-- DATA FOR THIS EXERCISE follows --

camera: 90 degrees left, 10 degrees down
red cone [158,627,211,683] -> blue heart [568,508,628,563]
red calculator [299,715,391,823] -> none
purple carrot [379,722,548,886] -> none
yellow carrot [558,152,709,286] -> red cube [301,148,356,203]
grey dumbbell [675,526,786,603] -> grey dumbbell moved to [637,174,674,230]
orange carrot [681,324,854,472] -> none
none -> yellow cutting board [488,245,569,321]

-- DATA FOR THIS EXERCISE concluded --
-- DATA FOR THIS EXERCISE follows --

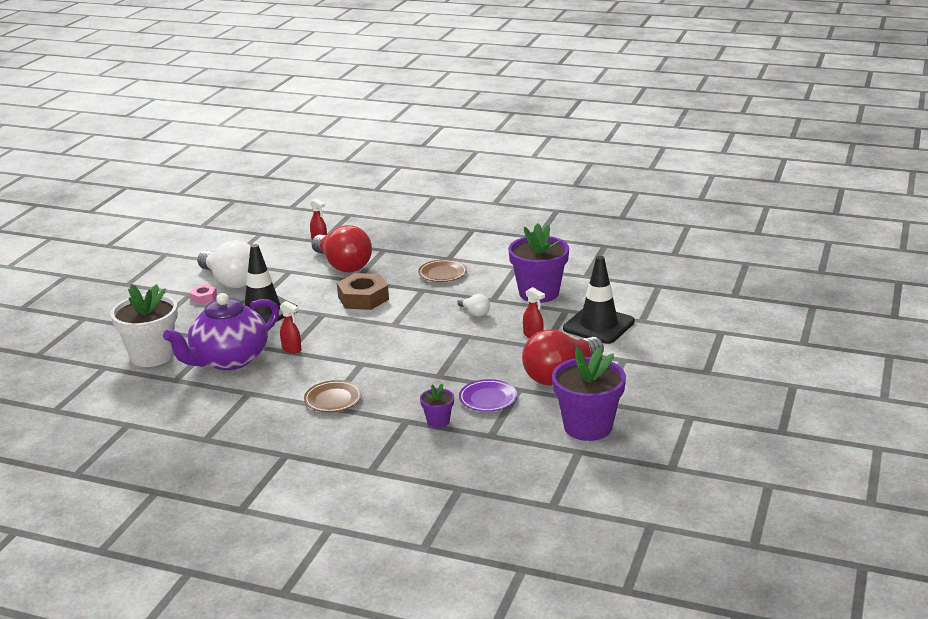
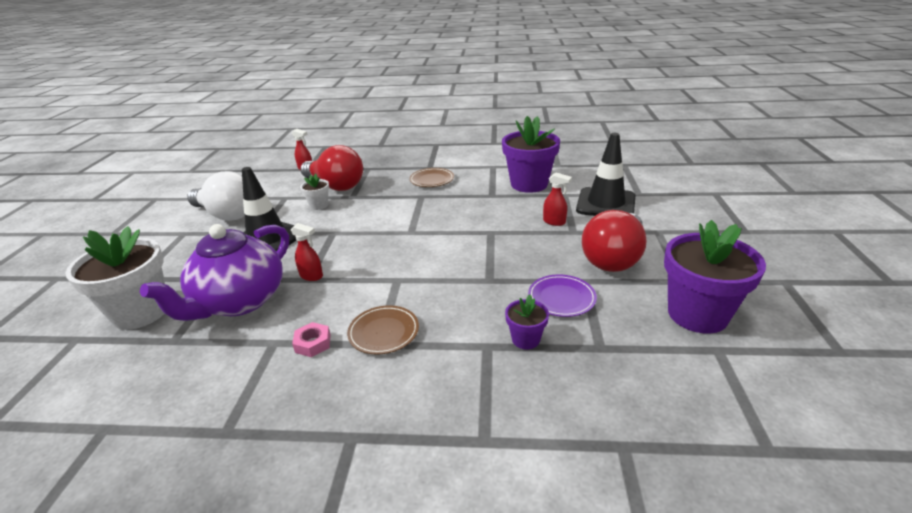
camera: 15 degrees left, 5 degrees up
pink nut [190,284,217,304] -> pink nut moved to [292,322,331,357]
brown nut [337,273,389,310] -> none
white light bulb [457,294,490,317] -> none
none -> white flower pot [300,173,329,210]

-- DATA FOR THIS EXERCISE concluded --

▶ [ASSIGNED TASK]:
Reproduce the lines of the entries above from the one with "yellow carrot [558,152,709,286]" to the one with "none -> yellow", both included, exactly and without any other line.

▶ [OUTPUT OF THE TASK]:
yellow carrot [558,152,709,286] -> red cube [301,148,356,203]
grey dumbbell [675,526,786,603] -> grey dumbbell moved to [637,174,674,230]
orange carrot [681,324,854,472] -> none
none -> yellow cutting board [488,245,569,321]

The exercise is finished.